Records excerpted from a collection
::::::::
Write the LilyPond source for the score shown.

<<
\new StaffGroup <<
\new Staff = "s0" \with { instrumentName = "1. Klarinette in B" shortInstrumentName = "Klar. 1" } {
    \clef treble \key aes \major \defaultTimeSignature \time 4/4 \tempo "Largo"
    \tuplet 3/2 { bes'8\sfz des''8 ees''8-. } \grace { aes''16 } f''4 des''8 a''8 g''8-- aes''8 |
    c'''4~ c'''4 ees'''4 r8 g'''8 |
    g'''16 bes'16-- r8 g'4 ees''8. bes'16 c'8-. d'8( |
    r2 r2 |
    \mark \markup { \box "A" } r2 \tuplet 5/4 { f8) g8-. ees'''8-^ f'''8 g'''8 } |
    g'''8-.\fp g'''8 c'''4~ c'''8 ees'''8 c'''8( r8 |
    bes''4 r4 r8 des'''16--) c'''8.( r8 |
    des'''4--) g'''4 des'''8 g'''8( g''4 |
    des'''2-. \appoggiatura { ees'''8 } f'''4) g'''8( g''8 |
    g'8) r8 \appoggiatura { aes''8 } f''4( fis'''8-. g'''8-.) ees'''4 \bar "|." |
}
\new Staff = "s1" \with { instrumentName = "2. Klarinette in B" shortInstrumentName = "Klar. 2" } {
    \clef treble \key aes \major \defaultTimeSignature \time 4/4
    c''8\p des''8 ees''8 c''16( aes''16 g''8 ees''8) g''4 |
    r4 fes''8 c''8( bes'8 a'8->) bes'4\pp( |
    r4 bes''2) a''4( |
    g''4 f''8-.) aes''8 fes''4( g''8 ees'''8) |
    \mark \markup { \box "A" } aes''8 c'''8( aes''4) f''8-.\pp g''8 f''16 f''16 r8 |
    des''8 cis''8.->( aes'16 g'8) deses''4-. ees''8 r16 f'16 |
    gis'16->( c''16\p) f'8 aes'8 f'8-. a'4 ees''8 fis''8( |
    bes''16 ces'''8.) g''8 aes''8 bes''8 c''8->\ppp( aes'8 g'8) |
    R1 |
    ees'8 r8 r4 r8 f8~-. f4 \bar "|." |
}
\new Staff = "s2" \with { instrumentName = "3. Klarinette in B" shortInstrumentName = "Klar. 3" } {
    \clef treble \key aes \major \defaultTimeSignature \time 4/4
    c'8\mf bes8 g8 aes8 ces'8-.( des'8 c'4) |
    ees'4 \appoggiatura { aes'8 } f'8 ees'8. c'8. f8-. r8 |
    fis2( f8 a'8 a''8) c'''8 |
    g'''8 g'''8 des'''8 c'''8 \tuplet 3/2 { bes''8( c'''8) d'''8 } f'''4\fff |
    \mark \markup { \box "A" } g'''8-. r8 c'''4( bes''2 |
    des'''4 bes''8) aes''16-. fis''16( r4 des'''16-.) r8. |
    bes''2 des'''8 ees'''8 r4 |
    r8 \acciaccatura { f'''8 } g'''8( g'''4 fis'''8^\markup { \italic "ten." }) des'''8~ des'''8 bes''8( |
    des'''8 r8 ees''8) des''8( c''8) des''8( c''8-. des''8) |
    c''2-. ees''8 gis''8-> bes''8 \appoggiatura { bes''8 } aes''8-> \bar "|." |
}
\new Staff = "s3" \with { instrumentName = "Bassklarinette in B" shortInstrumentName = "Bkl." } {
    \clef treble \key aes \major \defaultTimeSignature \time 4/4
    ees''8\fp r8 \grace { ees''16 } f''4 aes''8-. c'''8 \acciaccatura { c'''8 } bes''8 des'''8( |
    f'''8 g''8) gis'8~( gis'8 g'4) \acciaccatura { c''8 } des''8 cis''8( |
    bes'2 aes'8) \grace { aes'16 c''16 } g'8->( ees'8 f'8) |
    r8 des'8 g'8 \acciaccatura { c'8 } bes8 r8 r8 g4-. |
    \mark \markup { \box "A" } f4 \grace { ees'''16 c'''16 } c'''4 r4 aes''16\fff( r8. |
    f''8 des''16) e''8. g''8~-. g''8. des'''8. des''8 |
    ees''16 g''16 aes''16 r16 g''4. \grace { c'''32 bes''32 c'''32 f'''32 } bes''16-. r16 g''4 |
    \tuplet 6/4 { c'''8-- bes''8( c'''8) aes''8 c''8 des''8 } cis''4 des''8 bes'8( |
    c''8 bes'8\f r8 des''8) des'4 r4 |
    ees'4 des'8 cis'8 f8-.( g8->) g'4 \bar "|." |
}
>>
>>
::::::::
Collect every line of the records above that contains the string "markup", and copy each of those lines in full.

    \mark \markup { \box "A" } r2 \tuplet 5/4 { f8) g8-. ees'''8-^ f'''8 g'''8 } |
    \mark \markup { \box "A" } aes''8 c'''8( aes''4) f''8-.\pp g''8 f''16 f''16 r8 |
    \mark \markup { \box "A" } g'''8-. r8 c'''4( bes''2 |
    r8 \acciaccatura { f'''8 } g'''8( g'''4 fis'''8^\markup { \italic "ten." }) des'''8~ des'''8 bes''8( |
    \mark \markup { \box "A" } f4 \grace { ees'''16 c'''16 } c'''4 r4 aes''16\fff( r8. |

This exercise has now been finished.